Information given

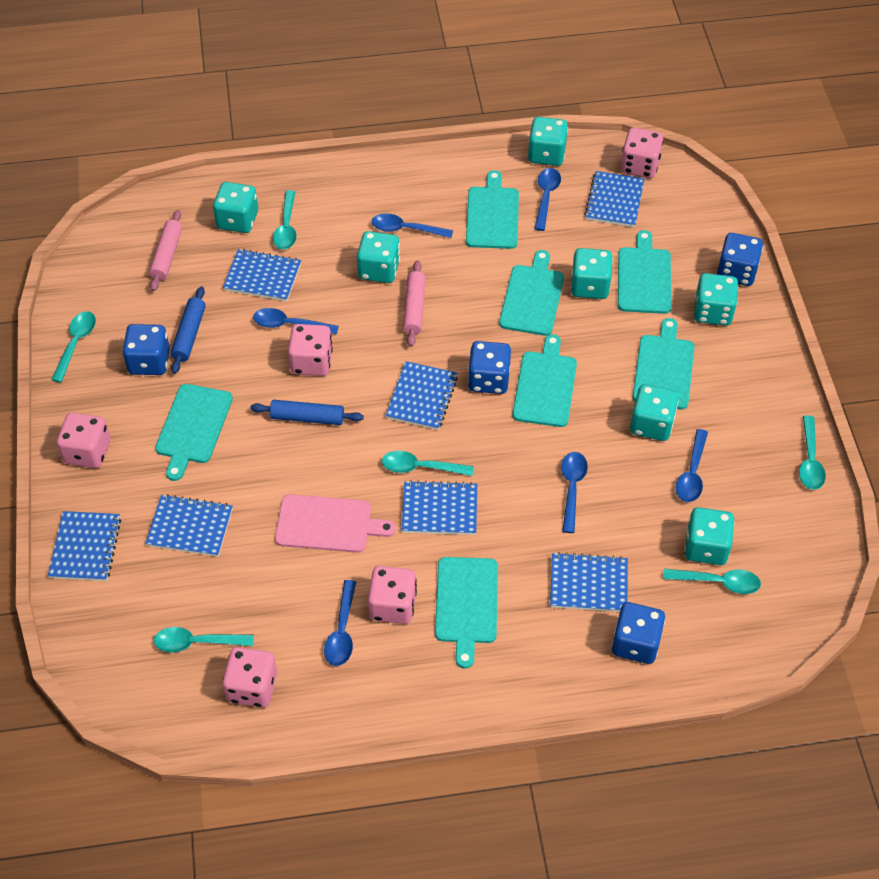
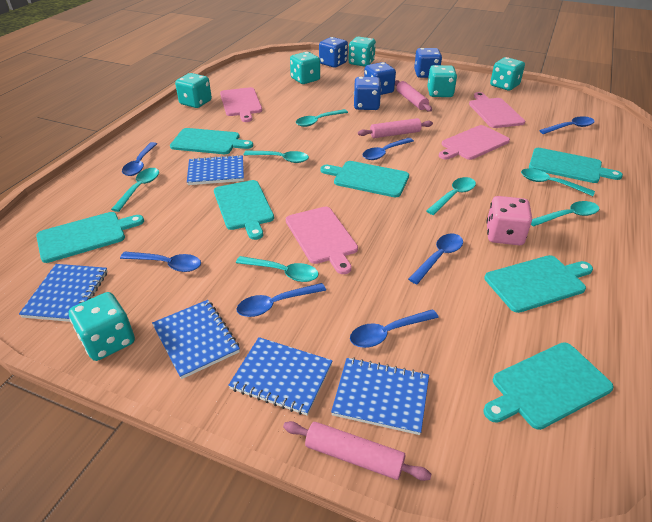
blue notebook: 7 -> 5
blue rolling pin: 2 -> 0
blue spoon: 6 -> 7
pink cutting board: 1 -> 4
pink dice: 5 -> 1
pink rolling pin: 2 -> 3
turquoise dice: 7 -> 6
turquoise spoon: 6 -> 7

What is expected
An exact, picture-free copy of the entries is required.

Output below
blue notebook: 7 -> 5
blue rolling pin: 2 -> 0
blue spoon: 6 -> 7
pink cutting board: 1 -> 4
pink dice: 5 -> 1
pink rolling pin: 2 -> 3
turquoise dice: 7 -> 6
turquoise spoon: 6 -> 7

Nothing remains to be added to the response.